Input records:
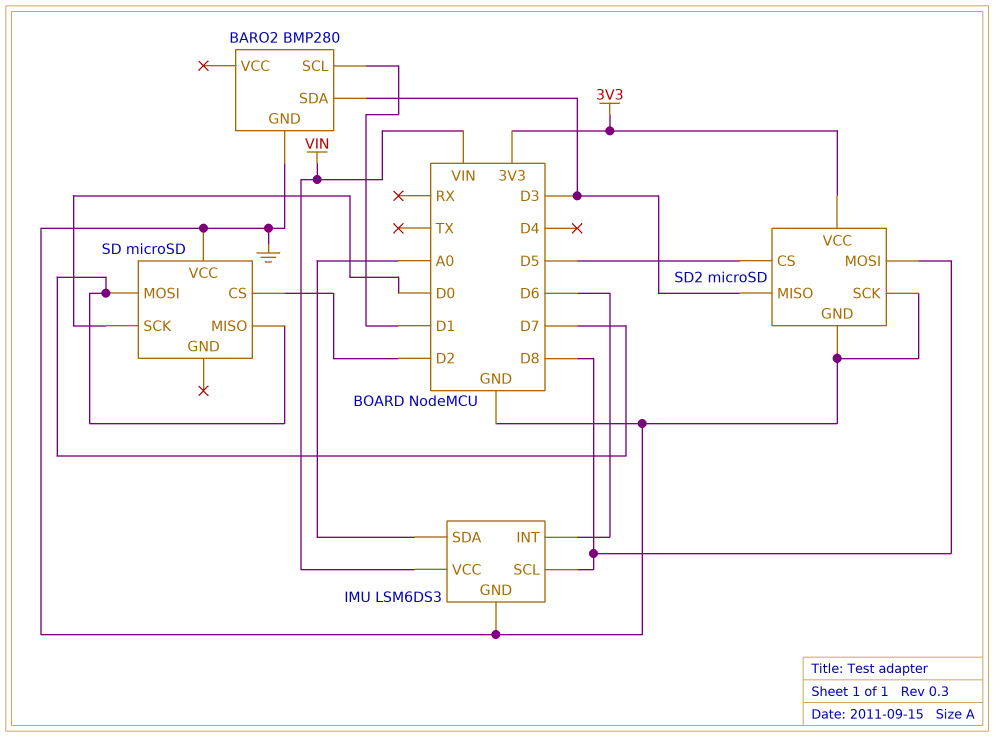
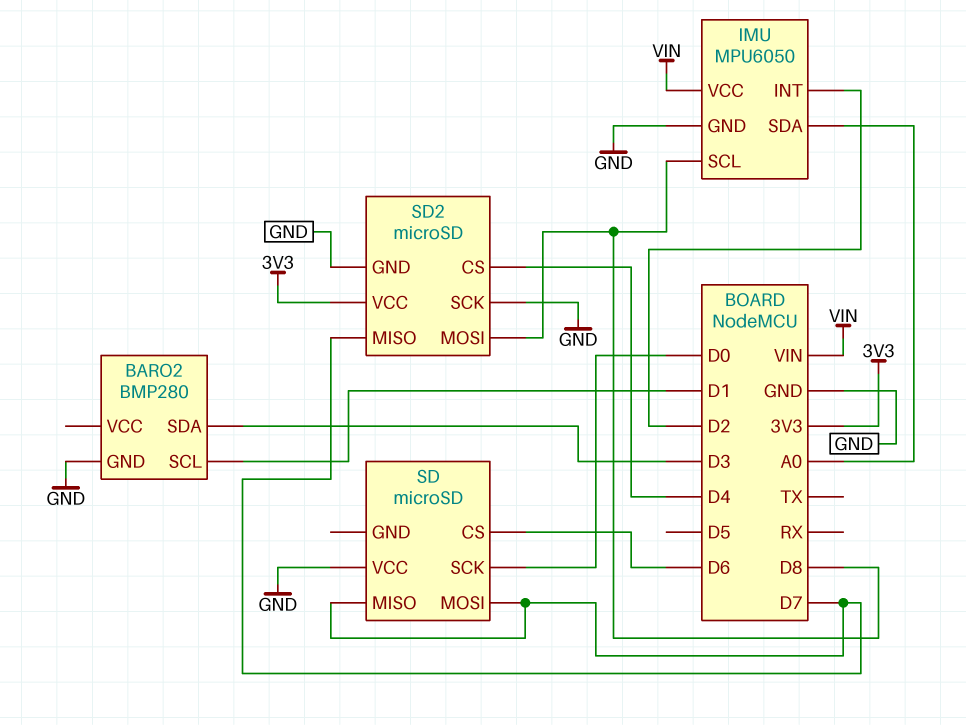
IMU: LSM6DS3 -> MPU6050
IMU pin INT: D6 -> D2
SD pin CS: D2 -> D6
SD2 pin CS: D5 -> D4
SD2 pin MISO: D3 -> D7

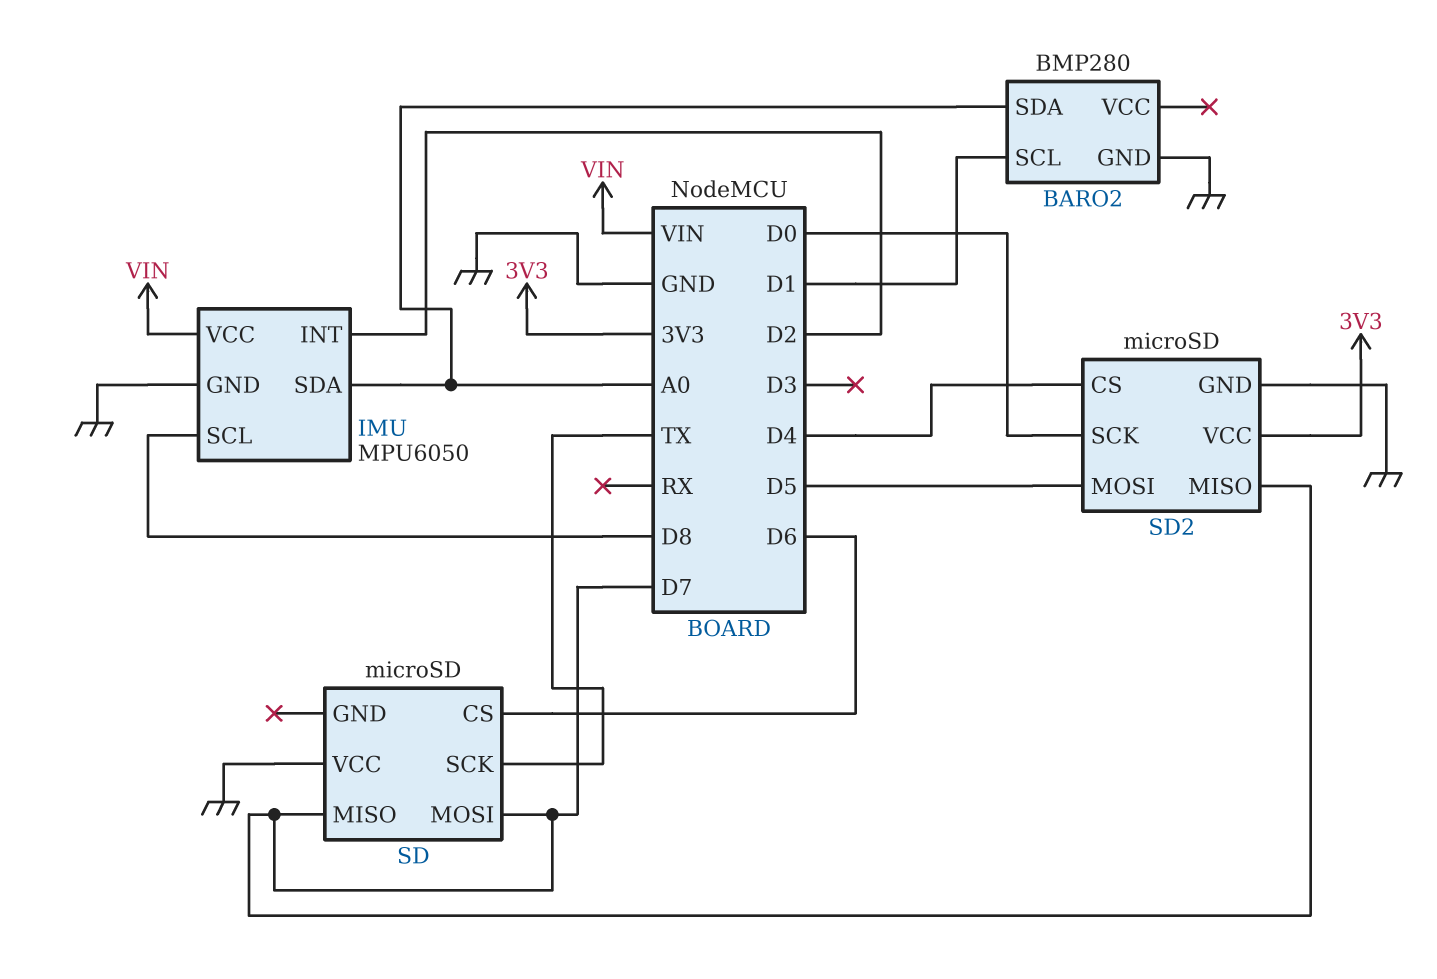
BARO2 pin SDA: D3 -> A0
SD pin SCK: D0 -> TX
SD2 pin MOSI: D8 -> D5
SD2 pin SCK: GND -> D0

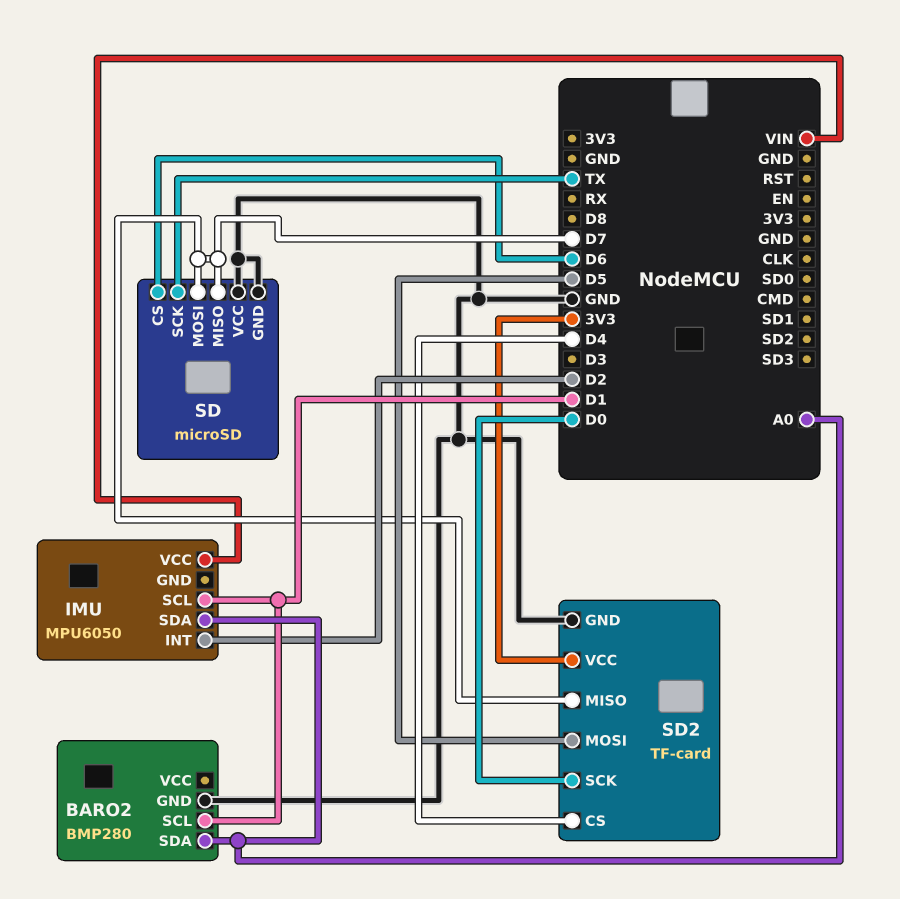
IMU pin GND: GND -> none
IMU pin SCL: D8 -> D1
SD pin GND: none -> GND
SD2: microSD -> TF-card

Work to complete: From the data above, copy every line where "none" appears.

Exercise response:
IMU pin GND: GND -> none
SD pin GND: none -> GND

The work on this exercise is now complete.